> [ASSIGNMENT]:
In the records below, find the line that holds "delete,house/green,[474 299 624". Restate it and every later line exactly, stopping at the end and skipping pictures.

EXTRACTED ENTRIES below:

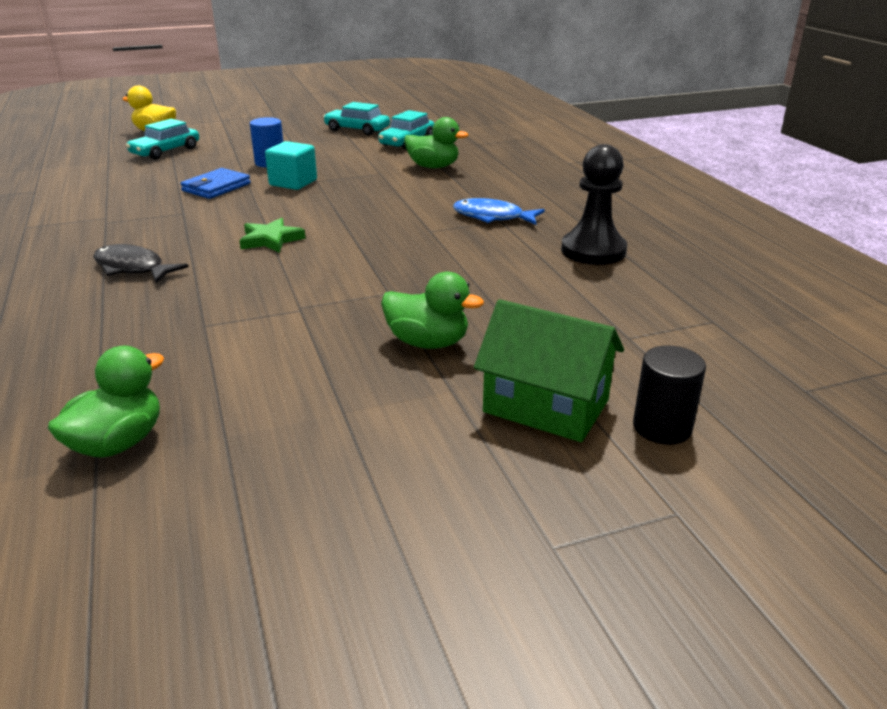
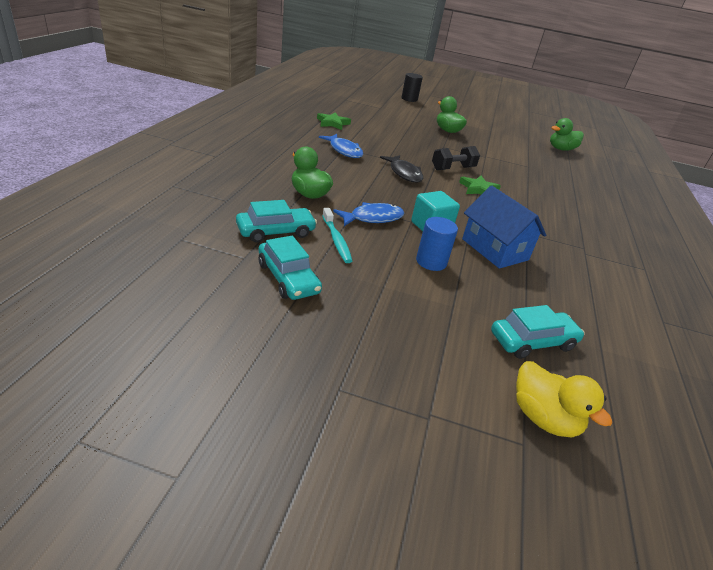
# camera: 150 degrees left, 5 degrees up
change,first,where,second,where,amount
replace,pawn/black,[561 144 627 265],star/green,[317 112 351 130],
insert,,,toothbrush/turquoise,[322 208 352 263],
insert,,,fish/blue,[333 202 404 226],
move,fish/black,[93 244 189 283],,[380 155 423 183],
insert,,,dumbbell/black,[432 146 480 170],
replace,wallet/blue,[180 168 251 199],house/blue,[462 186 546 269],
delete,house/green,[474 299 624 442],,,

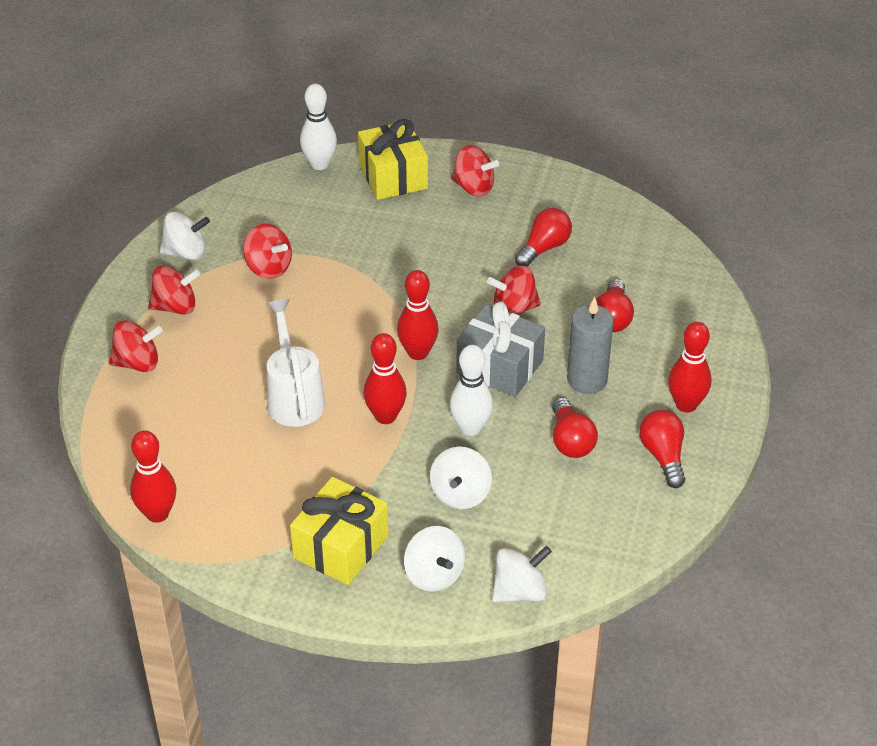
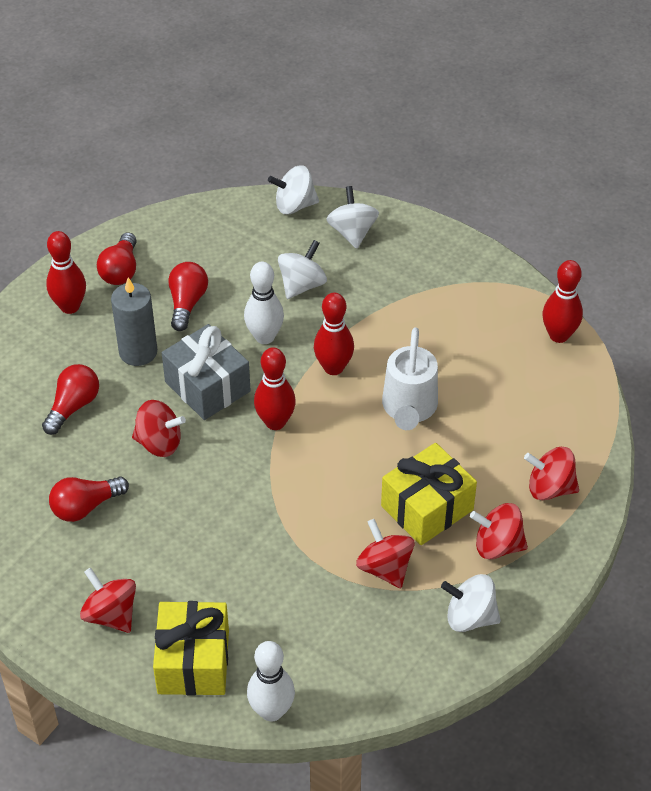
# camera: 160 degrees left, 5 degrees up
change,first,where,second,where,amount
move,gift/yellow,[290 477 388 585],,[381 443 477 545],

End of EXTRACTED ENTRIES.

> [SOLUTION FOR THIS TASK]:
delete,house/green,[474 299 624 442],,,

# camera: 160 degrees left, 5 degrees up
change,first,where,second,where,amount
move,gift/yellow,[290 477 388 585],,[381 443 477 545],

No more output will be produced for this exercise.